TASK BRIEF —
Only lines holding the word "green" are wanted from the records; copy all of them.

Before-and-after object lists
'''
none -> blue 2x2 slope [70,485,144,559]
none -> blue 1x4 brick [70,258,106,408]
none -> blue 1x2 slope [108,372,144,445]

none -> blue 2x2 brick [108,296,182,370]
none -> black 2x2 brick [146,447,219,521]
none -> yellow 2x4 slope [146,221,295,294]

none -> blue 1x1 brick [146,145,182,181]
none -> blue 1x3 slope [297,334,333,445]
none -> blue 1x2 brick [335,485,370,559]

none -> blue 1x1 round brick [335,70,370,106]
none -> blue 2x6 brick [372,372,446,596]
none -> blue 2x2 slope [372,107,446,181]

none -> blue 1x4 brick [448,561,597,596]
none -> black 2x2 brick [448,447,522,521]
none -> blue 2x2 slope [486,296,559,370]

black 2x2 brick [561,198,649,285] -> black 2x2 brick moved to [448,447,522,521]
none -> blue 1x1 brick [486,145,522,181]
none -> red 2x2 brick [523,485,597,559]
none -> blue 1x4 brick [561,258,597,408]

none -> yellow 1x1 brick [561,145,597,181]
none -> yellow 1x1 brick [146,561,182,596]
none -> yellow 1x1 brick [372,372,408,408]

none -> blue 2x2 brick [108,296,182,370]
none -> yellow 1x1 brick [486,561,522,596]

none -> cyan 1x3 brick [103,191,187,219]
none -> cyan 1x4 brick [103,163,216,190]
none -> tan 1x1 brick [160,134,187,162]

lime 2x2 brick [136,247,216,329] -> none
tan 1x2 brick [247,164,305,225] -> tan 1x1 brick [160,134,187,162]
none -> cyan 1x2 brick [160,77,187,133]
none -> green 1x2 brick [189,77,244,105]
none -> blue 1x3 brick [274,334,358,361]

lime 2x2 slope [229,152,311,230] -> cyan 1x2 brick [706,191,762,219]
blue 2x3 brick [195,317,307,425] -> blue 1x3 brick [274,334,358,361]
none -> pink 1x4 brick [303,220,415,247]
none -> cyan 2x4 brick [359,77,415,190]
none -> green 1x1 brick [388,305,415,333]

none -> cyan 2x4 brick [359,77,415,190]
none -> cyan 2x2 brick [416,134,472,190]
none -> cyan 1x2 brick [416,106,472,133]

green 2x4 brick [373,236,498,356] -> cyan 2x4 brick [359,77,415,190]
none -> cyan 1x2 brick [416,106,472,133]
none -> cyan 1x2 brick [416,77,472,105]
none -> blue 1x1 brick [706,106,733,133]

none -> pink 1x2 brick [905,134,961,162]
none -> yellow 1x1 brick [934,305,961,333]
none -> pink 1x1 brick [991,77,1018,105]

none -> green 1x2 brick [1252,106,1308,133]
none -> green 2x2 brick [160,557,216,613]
'''
SOLUTION TO THIS EXERCISE —
none -> green 1x2 brick [189,77,244,105]
none -> green 1x1 brick [388,305,415,333]
green 2x4 brick [373,236,498,356] -> cyan 2x4 brick [359,77,415,190]
none -> green 1x2 brick [1252,106,1308,133]
none -> green 2x2 brick [160,557,216,613]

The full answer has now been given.